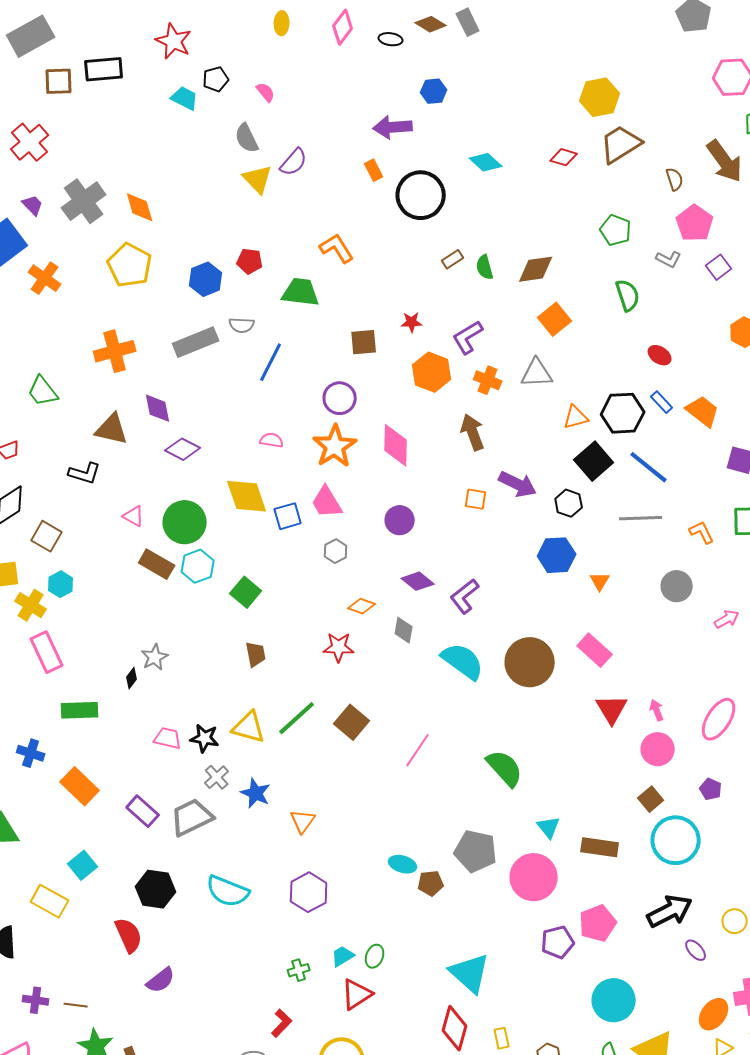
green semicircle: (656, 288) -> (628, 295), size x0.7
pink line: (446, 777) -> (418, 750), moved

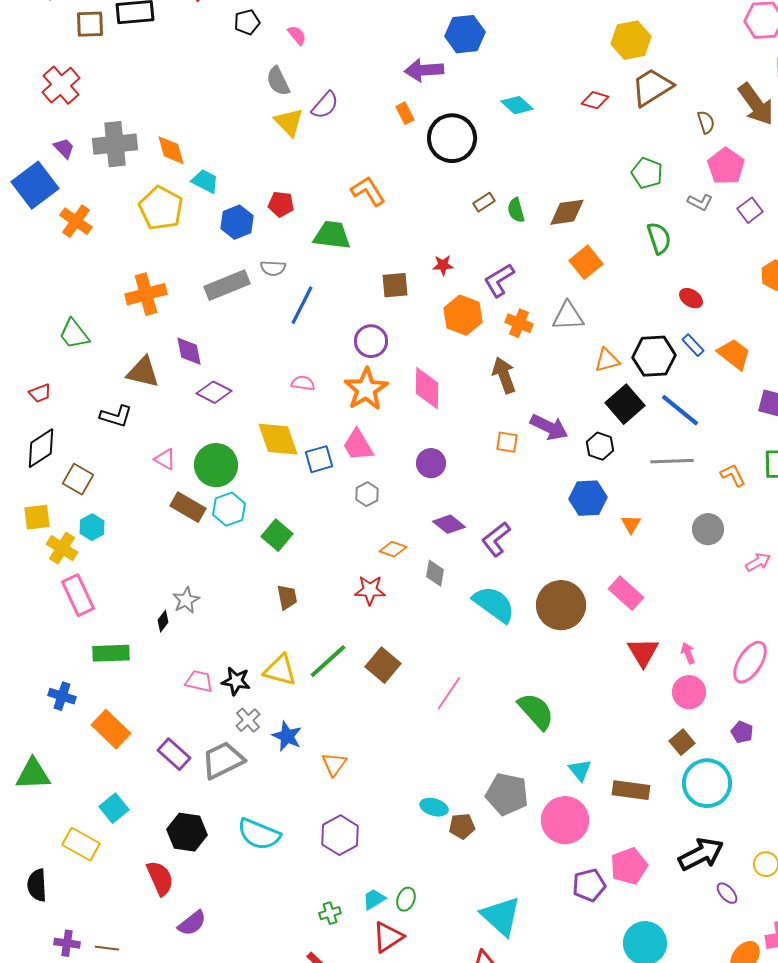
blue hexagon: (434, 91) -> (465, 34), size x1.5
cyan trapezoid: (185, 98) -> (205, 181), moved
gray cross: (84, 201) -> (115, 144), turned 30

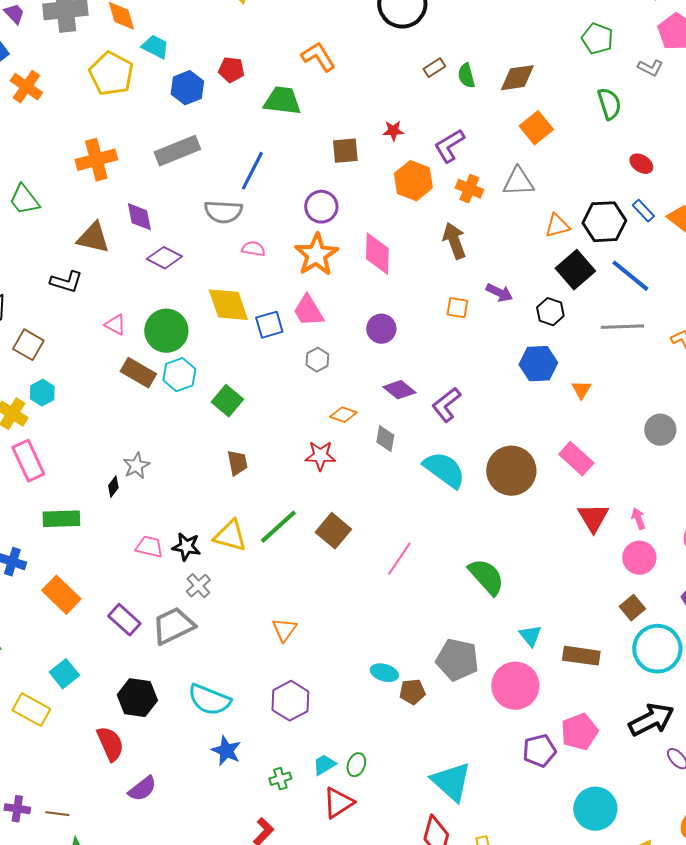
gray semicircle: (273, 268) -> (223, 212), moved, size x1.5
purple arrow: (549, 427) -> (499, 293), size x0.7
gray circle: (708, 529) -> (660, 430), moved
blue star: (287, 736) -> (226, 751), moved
——
== WHAT IS BEING ASKED ==
Retype every entry above exactly and, please, skip the pictures.

== EXERCISE OUTPUT ==
green semicircle: (656, 288) -> (628, 295), size x0.7
pink line: (446, 777) -> (418, 750), moved

blue hexagon: (434, 91) -> (465, 34), size x1.5
cyan trapezoid: (185, 98) -> (205, 181), moved
gray cross: (84, 201) -> (115, 144), turned 30

gray semicircle: (273, 268) -> (223, 212), moved, size x1.5
purple arrow: (549, 427) -> (499, 293), size x0.7
gray circle: (708, 529) -> (660, 430), moved
blue star: (287, 736) -> (226, 751), moved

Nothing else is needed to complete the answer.